DATA RECORDS:
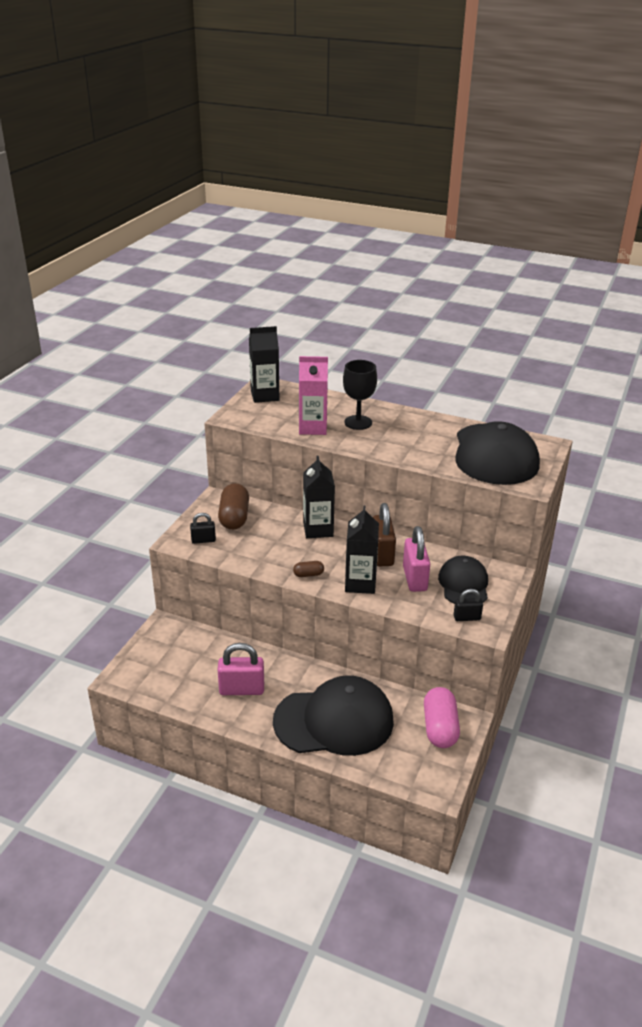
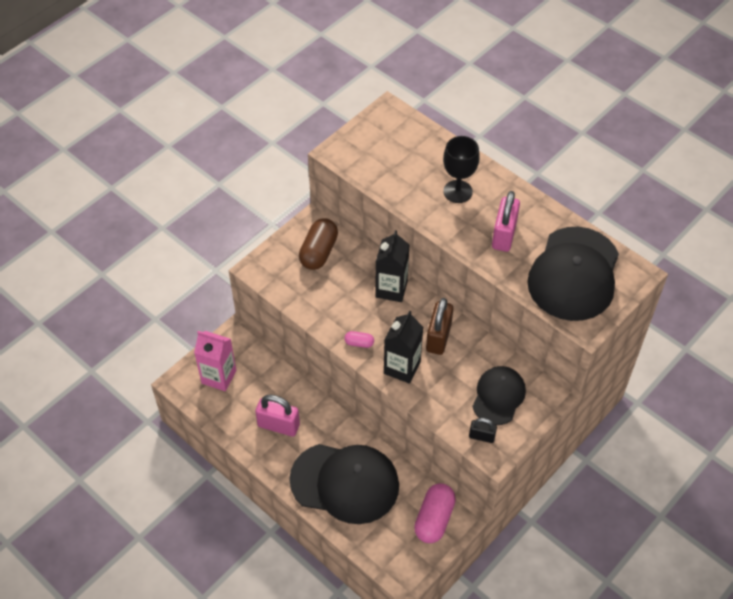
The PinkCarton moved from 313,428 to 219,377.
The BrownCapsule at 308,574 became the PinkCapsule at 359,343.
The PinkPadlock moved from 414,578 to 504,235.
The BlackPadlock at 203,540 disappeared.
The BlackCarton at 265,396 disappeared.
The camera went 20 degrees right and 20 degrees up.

WORK INSTRUCTIONS: Repeat the material above word for word, please, apart from its images.

RESULT:
The PinkCarton moved from 313,428 to 219,377.
The BrownCapsule at 308,574 became the PinkCapsule at 359,343.
The PinkPadlock moved from 414,578 to 504,235.
The BlackPadlock at 203,540 disappeared.
The BlackCarton at 265,396 disappeared.
The camera went 20 degrees right and 20 degrees up.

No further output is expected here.